>> Start Data for this task

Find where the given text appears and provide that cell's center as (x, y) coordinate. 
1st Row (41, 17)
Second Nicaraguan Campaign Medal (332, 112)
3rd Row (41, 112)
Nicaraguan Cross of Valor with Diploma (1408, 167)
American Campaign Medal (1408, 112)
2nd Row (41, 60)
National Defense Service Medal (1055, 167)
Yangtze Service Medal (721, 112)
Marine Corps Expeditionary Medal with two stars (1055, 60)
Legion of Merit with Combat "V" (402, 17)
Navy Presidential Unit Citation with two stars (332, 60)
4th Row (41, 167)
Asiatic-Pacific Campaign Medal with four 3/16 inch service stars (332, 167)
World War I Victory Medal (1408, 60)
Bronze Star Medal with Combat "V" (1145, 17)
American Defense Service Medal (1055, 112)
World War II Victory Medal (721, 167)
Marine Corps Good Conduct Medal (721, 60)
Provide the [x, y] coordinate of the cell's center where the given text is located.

>> End Data for this task
>> Start Data for this task

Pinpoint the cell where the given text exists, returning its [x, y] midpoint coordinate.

>> End Data for this task

Instructions for the task: Rewrite the entries from the line containing "Find where the" through the line containing "2nd Row (41, 60)", renaming "Medal" to "Decoration" and leaving everything else as it is.

Full response:
Find where the given text appears and provide that cell's center as (x, y) coordinate. 
1st Row (41, 17)
Second Nicaraguan Campaign Decoration (332, 112)
3rd Row (41, 112)
Nicaraguan Cross of Valor with Diploma (1408, 167)
American Campaign Decoration (1408, 112)
2nd Row (41, 60)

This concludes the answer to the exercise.